====== ENTRIES PROVIDED

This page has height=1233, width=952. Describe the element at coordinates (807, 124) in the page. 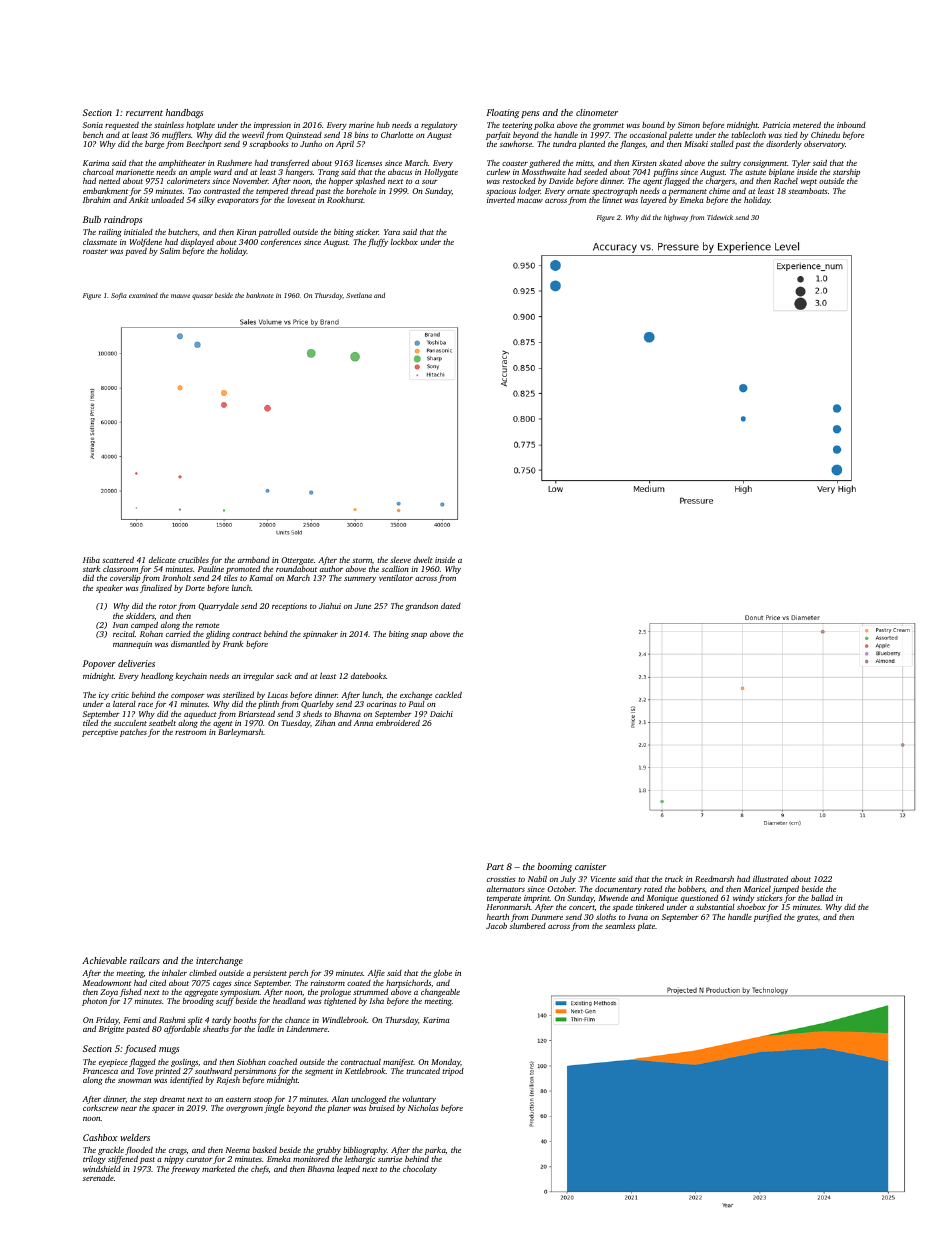

I see `metered` at that location.
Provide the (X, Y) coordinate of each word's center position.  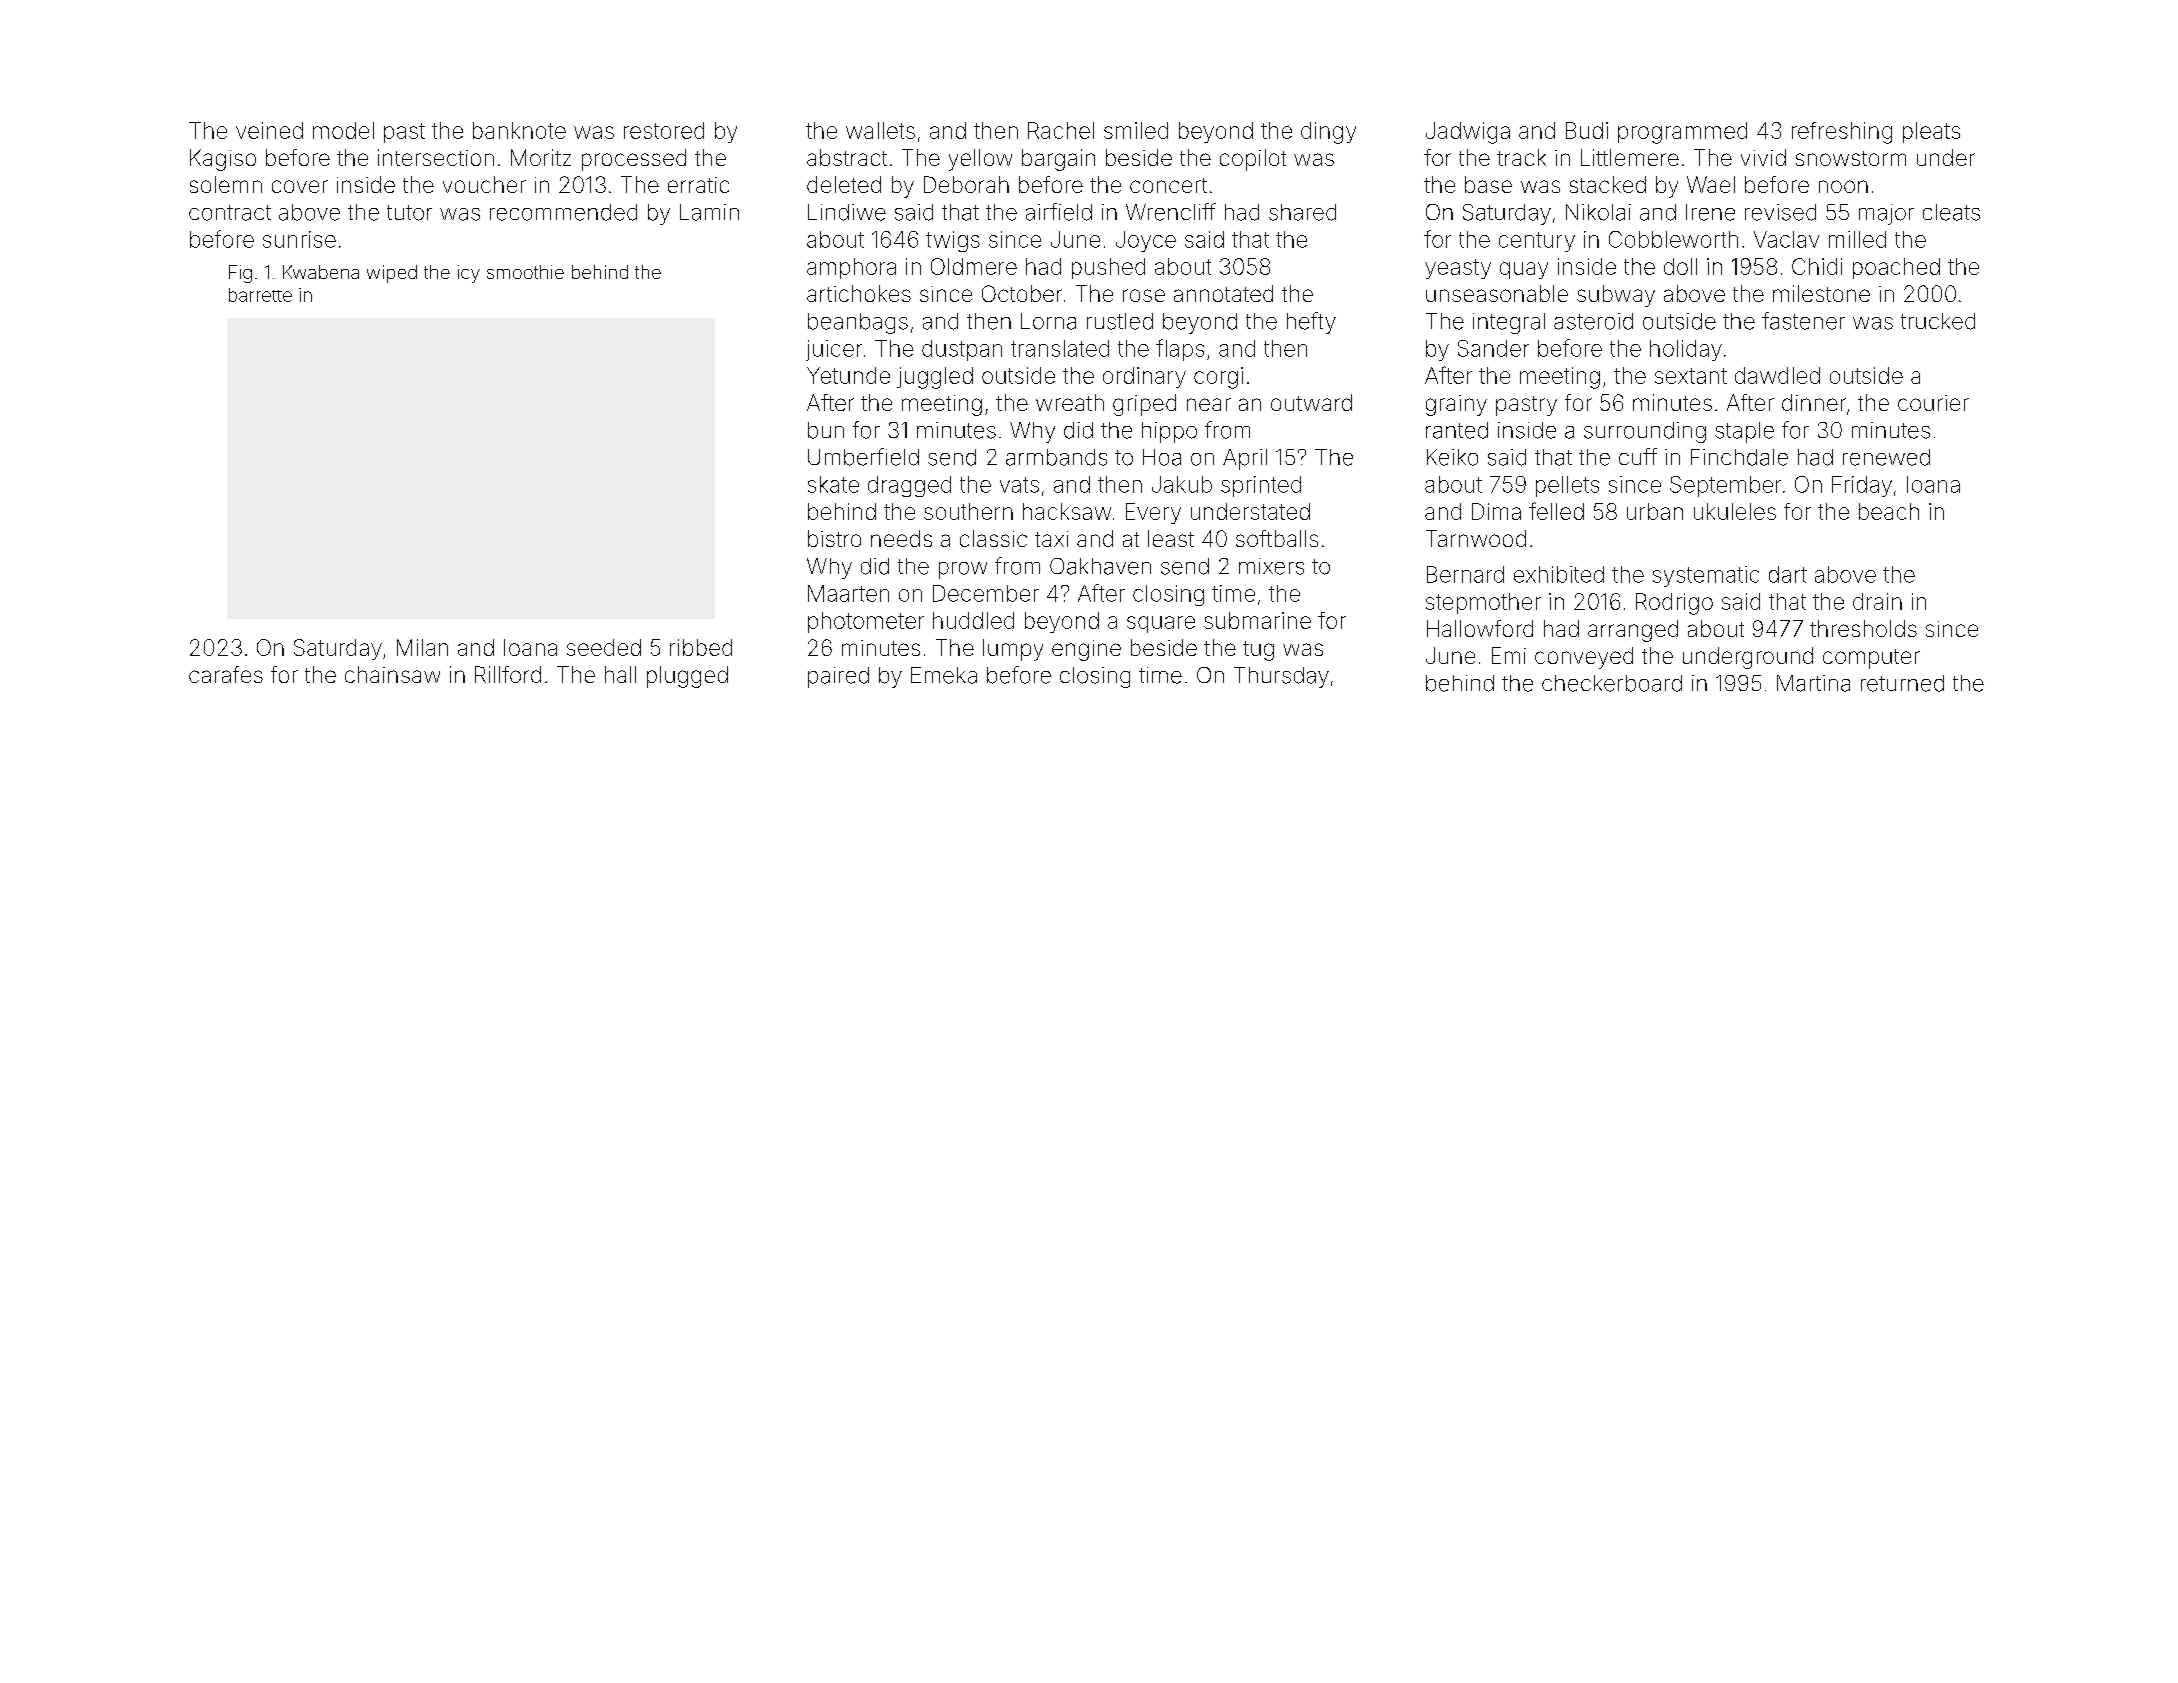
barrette (260, 295)
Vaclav (1786, 239)
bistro (834, 538)
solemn (226, 184)
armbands (1056, 457)
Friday (1862, 486)
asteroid (1593, 321)
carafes (226, 674)
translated (1060, 348)
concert (1168, 185)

============

▶ [WORK TO BE COMPLETED]: Reproduce the entries above with every instance of "page" swapped for "screenshot" and everything else left the same. Leave the pictures out of the reproduced text.

▶ [SOLUTION TO THIS TASK]:
This screenshot has height=1233, width=952. Describe the element at coordinates (807, 124) in the screenshot. 

I see `metered` at that location.
Provide the (X, Y) coordinate of each word's center position.  
barrette (260, 295)
Vaclav (1786, 239)
bistro (834, 538)
solemn (226, 184)
armbands (1056, 457)
Friday (1862, 486)
asteroid (1593, 321)
carafes (226, 674)
translated (1060, 348)
concert (1168, 185)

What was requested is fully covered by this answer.